> Directions: In the listing below, print exactly the lines between the line holding "(142, 387) = (558, 612): yellow drum -> none" and the line holding "(433, 306) = (200, 138): red", inclusive, and no more.
══════════
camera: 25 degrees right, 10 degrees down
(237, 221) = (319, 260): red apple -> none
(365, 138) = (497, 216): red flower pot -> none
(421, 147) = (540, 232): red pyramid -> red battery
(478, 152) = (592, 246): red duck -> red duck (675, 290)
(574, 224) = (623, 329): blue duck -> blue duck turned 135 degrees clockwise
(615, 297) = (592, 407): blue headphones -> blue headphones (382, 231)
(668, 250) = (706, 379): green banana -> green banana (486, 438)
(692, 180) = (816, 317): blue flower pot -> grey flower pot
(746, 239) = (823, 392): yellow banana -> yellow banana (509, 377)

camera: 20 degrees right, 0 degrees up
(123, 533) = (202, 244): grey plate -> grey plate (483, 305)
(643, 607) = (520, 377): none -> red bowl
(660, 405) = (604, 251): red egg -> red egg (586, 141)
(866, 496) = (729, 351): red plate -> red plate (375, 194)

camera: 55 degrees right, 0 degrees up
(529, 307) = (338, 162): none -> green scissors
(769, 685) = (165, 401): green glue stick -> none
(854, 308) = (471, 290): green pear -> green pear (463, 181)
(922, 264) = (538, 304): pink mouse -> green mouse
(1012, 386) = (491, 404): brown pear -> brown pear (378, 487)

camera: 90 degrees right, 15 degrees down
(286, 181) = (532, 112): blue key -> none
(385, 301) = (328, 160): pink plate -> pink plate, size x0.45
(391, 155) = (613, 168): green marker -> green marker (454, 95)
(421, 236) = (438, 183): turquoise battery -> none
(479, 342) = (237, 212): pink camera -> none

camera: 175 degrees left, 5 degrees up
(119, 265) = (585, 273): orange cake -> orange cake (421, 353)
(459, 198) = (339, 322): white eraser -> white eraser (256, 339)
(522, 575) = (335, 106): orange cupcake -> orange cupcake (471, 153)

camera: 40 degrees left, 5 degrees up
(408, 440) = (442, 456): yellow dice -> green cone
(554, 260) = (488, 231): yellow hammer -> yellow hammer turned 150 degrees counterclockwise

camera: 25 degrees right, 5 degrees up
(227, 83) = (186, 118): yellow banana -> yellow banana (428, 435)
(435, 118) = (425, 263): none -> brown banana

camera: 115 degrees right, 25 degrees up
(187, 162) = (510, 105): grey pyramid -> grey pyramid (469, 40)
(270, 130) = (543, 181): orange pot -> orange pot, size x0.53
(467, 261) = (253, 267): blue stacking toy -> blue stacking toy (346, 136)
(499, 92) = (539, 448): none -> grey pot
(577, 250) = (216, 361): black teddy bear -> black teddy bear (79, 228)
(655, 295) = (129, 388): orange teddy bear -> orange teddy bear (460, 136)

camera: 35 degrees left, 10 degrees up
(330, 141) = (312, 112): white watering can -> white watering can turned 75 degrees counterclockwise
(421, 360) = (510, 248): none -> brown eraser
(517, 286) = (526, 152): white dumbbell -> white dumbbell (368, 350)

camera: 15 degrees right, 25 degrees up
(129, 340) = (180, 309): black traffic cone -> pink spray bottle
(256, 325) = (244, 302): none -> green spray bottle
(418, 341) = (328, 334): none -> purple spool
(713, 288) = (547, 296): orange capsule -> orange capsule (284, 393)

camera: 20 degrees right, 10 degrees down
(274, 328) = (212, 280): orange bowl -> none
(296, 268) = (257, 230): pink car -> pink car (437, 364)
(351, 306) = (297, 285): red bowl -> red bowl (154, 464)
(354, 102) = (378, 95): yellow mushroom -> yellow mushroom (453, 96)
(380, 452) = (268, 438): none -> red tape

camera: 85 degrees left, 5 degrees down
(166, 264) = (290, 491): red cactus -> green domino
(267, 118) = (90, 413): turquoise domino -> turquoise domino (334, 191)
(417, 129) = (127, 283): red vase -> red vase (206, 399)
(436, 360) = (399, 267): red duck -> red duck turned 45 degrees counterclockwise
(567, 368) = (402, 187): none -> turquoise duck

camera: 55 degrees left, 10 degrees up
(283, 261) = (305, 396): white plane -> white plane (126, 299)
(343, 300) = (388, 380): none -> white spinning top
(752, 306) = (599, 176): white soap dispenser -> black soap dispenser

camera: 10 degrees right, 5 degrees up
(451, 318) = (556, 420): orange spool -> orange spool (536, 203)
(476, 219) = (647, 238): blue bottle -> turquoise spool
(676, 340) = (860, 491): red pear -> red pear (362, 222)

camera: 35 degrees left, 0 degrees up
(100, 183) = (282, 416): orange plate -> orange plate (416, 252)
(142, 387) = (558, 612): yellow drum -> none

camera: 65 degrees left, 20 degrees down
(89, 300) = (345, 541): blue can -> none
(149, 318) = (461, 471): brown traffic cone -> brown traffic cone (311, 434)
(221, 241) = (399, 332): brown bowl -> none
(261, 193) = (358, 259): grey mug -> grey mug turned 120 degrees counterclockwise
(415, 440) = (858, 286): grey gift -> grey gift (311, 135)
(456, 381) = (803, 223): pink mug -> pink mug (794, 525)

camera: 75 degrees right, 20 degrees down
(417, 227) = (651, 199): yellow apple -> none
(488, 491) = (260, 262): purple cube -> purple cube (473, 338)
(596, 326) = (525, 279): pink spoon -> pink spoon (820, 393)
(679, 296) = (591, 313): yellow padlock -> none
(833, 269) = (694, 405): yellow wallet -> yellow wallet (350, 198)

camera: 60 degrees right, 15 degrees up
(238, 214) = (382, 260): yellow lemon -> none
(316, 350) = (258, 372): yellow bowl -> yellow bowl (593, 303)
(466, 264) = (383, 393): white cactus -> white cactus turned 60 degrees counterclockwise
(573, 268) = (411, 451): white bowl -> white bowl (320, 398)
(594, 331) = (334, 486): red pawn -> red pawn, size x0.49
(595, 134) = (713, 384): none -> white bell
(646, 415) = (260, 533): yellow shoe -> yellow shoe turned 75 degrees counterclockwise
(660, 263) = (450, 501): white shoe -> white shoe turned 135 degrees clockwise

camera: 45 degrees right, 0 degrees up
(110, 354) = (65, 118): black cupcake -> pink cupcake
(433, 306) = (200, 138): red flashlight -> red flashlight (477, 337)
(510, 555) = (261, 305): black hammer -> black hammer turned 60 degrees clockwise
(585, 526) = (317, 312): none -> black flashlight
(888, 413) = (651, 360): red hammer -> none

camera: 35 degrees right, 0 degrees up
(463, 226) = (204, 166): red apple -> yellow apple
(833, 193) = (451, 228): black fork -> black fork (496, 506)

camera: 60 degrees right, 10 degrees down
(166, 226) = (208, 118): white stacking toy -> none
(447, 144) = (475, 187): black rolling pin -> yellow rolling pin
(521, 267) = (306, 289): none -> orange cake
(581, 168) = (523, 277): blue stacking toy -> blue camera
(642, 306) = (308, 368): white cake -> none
══════════
> Answer:
(142, 387) = (558, 612): yellow drum -> none

camera: 65 degrees left, 20 degrees down
(89, 300) = (345, 541): blue can -> none
(149, 318) = (461, 471): brown traffic cone -> brown traffic cone (311, 434)
(221, 241) = (399, 332): brown bowl -> none
(261, 193) = (358, 259): grey mug -> grey mug turned 120 degrees counterclockwise
(415, 440) = (858, 286): grey gift -> grey gift (311, 135)
(456, 381) = (803, 223): pink mug -> pink mug (794, 525)

camera: 75 degrees right, 20 degrees down
(417, 227) = (651, 199): yellow apple -> none
(488, 491) = (260, 262): purple cube -> purple cube (473, 338)
(596, 326) = (525, 279): pink spoon -> pink spoon (820, 393)
(679, 296) = (591, 313): yellow padlock -> none
(833, 269) = (694, 405): yellow wallet -> yellow wallet (350, 198)

camera: 60 degrees right, 15 degrees up
(238, 214) = (382, 260): yellow lemon -> none
(316, 350) = (258, 372): yellow bowl -> yellow bowl (593, 303)
(466, 264) = (383, 393): white cactus -> white cactus turned 60 degrees counterclockwise
(573, 268) = (411, 451): white bowl -> white bowl (320, 398)
(594, 331) = (334, 486): red pawn -> red pawn, size x0.49
(595, 134) = (713, 384): none -> white bell
(646, 415) = (260, 533): yellow shoe -> yellow shoe turned 75 degrees counterclockwise
(660, 263) = (450, 501): white shoe -> white shoe turned 135 degrees clockwise

camera: 45 degrees right, 0 degrees up
(110, 354) = (65, 118): black cupcake -> pink cupcake
(433, 306) = (200, 138): red flashlight -> red flashlight (477, 337)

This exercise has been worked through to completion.